### TASK DIRECTIONS:
What you submit must be an exact copy of the listing below, with no images in it.

### MATERIAL FOR THE TASK:
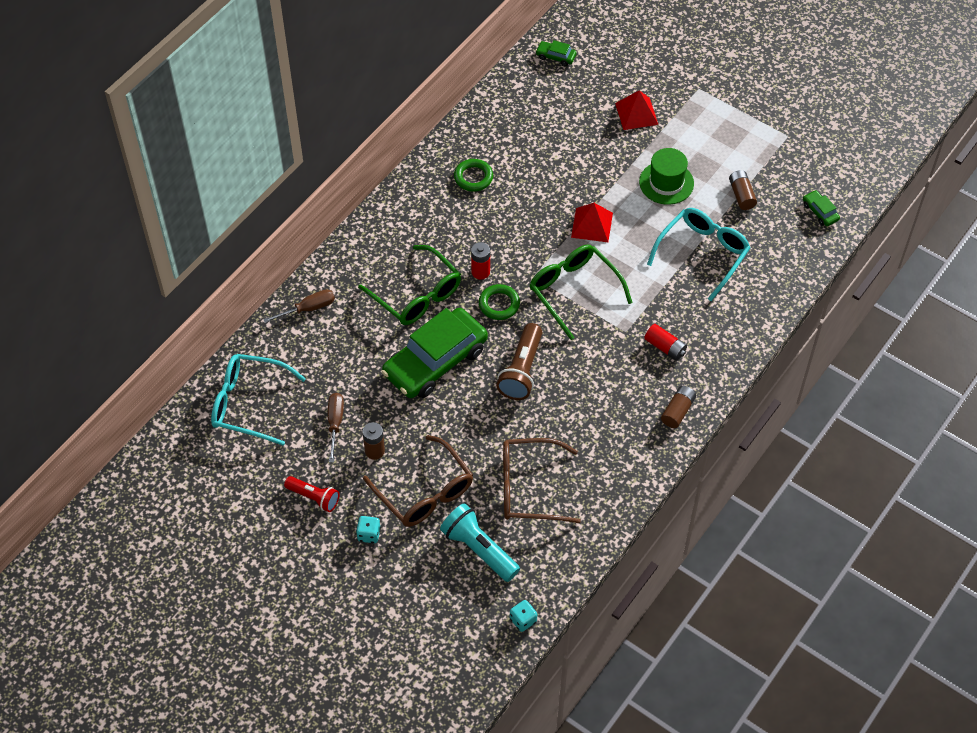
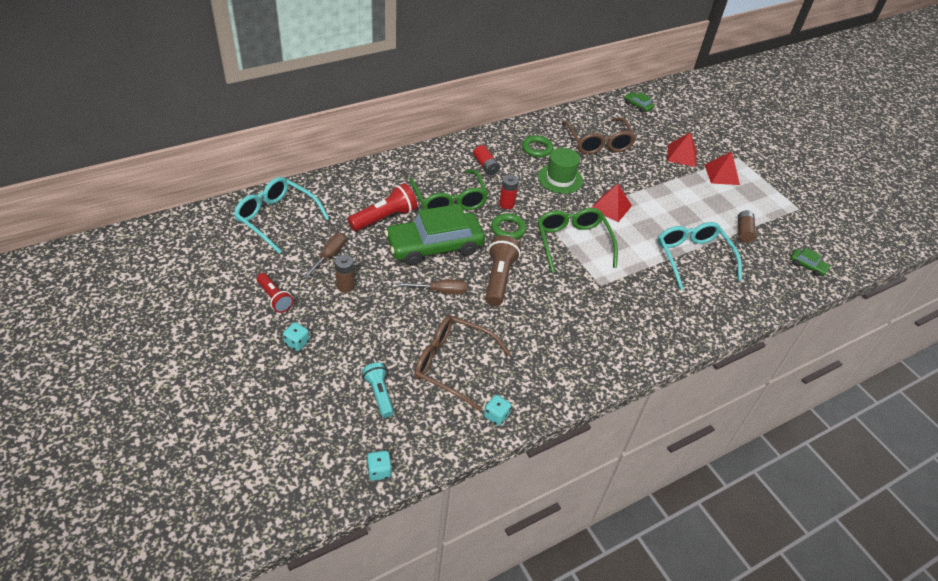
camera: 20 degrees right, 10 degrees down
(308, 308) = (364, 179): brown screwdriver -> brown screwdriver (441, 291)
(362, 350) = (384, 218): none -> red flashlight
(424, 492) = (364, 331): brown glasses -> brown glasses (598, 142)
(479, 549) = (379, 394): turquoise flashlight -> turquoise flashlight, size x0.65
(521, 370) = (499, 278): brown flashlight -> brown flashlight turned 150 degrees clockwise
(596, 520) = (496, 416): none -> turquoise dice
(665, 347) = (628, 309): red battery -> red battery (485, 166)
(666, 183) = (684, 203): green hat -> green hat (560, 179)
(677, 411) = (615, 360): brown battery -> none
(690, 123) = (722, 174): none -> red pyramid
(702, 254) = (693, 257): turquoise glasses -> turquoise glasses turned 75 degrees counterclockwise
(820, 212) = (807, 266): green car -> green car turned 135 degrees clockwise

### ANSWER TO THE EXERCISE:
camera: 20 degrees right, 10 degrees down
(308, 308) = (364, 179): brown screwdriver -> brown screwdriver (441, 291)
(362, 350) = (384, 218): none -> red flashlight
(424, 492) = (364, 331): brown glasses -> brown glasses (598, 142)
(479, 549) = (379, 394): turquoise flashlight -> turquoise flashlight, size x0.65
(521, 370) = (499, 278): brown flashlight -> brown flashlight turned 150 degrees clockwise
(596, 520) = (496, 416): none -> turquoise dice
(665, 347) = (628, 309): red battery -> red battery (485, 166)
(666, 183) = (684, 203): green hat -> green hat (560, 179)
(677, 411) = (615, 360): brown battery -> none
(690, 123) = (722, 174): none -> red pyramid
(702, 254) = (693, 257): turquoise glasses -> turquoise glasses turned 75 degrees counterclockwise
(820, 212) = (807, 266): green car -> green car turned 135 degrees clockwise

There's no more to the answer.